(Data excerpts)

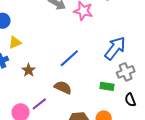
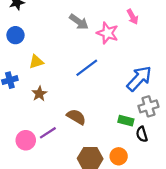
yellow triangle: (15, 42) -> (36, 62), moved
blue line: (69, 58) -> (87, 68), moved
black semicircle: (130, 100) -> (142, 134), moved

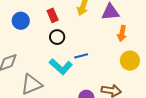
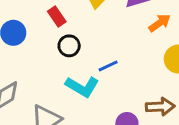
orange arrow: (122, 33) -> (160, 23), turned -126

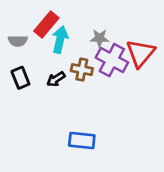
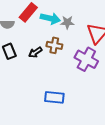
cyan arrow: (60, 40) -> (50, 18), moved, turned 90
purple cross: (112, 60) -> (86, 59), moved

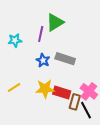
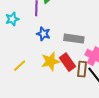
gray rectangle: (65, 59) -> (74, 39), moved
red rectangle: (62, 93) -> (67, 62), turned 48

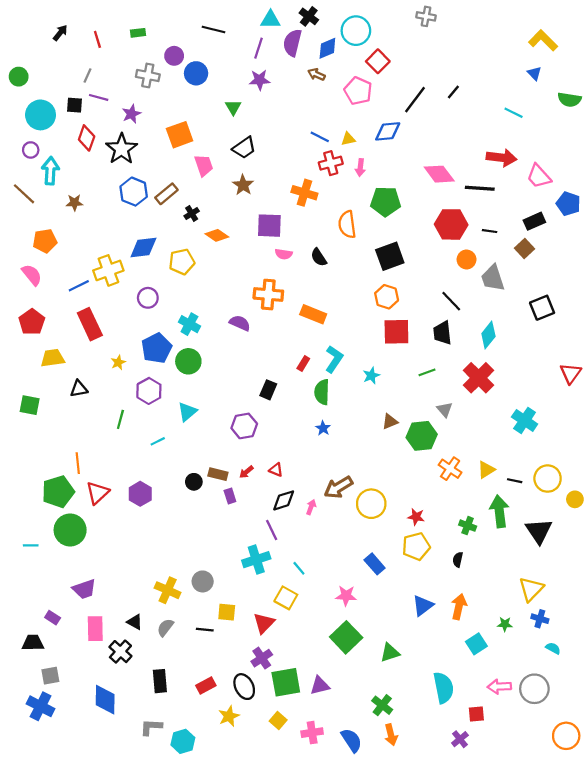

**Exercise requirements:** Transcribe, word for word, the line holding "orange arrow: (122, 33)" and all lines after it in the entries above, ending with the last. Only those lines; no pictures.

**Task output:**
orange arrow: (122, 33) -> (160, 23), turned -126

cyan arrow: (60, 40) -> (50, 18), moved, turned 90
purple cross: (112, 60) -> (86, 59), moved

gray rectangle: (65, 59) -> (74, 39), moved
red rectangle: (62, 93) -> (67, 62), turned 48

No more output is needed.